Items listed in a dataset:
========================================
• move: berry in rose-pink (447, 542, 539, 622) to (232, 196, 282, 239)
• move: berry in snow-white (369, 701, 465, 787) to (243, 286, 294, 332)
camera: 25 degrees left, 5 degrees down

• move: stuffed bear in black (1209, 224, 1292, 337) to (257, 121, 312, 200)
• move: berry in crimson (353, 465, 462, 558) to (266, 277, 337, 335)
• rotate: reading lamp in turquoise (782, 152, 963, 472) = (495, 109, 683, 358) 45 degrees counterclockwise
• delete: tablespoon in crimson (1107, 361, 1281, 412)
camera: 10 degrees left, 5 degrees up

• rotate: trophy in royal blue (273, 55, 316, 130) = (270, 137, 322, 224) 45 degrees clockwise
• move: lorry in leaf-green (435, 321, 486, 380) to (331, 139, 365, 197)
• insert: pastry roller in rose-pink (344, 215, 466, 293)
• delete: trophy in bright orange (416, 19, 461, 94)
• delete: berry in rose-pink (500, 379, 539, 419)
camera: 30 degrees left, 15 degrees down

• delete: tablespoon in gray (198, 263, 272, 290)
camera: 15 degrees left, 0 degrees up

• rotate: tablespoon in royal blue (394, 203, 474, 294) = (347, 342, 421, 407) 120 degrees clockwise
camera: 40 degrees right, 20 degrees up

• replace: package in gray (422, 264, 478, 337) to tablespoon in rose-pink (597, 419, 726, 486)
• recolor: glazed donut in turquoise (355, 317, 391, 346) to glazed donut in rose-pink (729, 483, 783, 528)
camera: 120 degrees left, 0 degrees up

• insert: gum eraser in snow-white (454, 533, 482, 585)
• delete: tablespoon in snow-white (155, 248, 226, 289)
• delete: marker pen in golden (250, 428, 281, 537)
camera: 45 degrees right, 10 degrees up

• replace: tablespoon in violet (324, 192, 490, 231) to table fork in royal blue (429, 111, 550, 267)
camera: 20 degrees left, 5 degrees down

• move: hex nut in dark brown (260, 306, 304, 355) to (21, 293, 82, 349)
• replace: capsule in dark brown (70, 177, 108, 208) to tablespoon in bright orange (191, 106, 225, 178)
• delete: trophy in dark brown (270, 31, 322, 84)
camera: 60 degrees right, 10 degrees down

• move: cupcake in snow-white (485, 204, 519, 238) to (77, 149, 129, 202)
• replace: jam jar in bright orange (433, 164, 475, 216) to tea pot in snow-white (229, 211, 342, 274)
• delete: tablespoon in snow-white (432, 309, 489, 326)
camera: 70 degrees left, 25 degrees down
========================================
Extract each entry in full and write it down exactly.

TASK SOLUTION:
• move: berry in rose-pink (447, 542, 539, 622) to (232, 196, 282, 239)
• move: berry in snow-white (369, 701, 465, 787) to (243, 286, 294, 332)
camera: 25 degrees left, 5 degrees down

• move: stuffed bear in black (1209, 224, 1292, 337) to (257, 121, 312, 200)
• move: berry in crimson (353, 465, 462, 558) to (266, 277, 337, 335)
• rotate: reading lamp in turquoise (782, 152, 963, 472) = (495, 109, 683, 358) 45 degrees counterclockwise
• delete: tablespoon in crimson (1107, 361, 1281, 412)
camera: 10 degrees left, 5 degrees up

• rotate: trophy in royal blue (273, 55, 316, 130) = (270, 137, 322, 224) 45 degrees clockwise
• move: lorry in leaf-green (435, 321, 486, 380) to (331, 139, 365, 197)
• insert: pastry roller in rose-pink (344, 215, 466, 293)
• delete: trophy in bright orange (416, 19, 461, 94)
• delete: berry in rose-pink (500, 379, 539, 419)
camera: 30 degrees left, 15 degrees down

• delete: tablespoon in gray (198, 263, 272, 290)
camera: 15 degrees left, 0 degrees up

• rotate: tablespoon in royal blue (394, 203, 474, 294) = (347, 342, 421, 407) 120 degrees clockwise
camera: 40 degrees right, 20 degrees up

• replace: package in gray (422, 264, 478, 337) to tablespoon in rose-pink (597, 419, 726, 486)
• recolor: glazed donut in turquoise (355, 317, 391, 346) to glazed donut in rose-pink (729, 483, 783, 528)
camera: 120 degrees left, 0 degrees up

• insert: gum eraser in snow-white (454, 533, 482, 585)
• delete: tablespoon in snow-white (155, 248, 226, 289)
• delete: marker pen in golden (250, 428, 281, 537)
camera: 45 degrees right, 10 degrees up

• replace: tablespoon in violet (324, 192, 490, 231) to table fork in royal blue (429, 111, 550, 267)
camera: 20 degrees left, 5 degrees down

• move: hex nut in dark brown (260, 306, 304, 355) to (21, 293, 82, 349)
• replace: capsule in dark brown (70, 177, 108, 208) to tablespoon in bright orange (191, 106, 225, 178)
• delete: trophy in dark brown (270, 31, 322, 84)
camera: 60 degrees right, 10 degrees down

• move: cupcake in snow-white (485, 204, 519, 238) to (77, 149, 129, 202)
• replace: jam jar in bright orange (433, 164, 475, 216) to tea pot in snow-white (229, 211, 342, 274)
• delete: tablespoon in snow-white (432, 309, 489, 326)
camera: 70 degrees left, 25 degrees down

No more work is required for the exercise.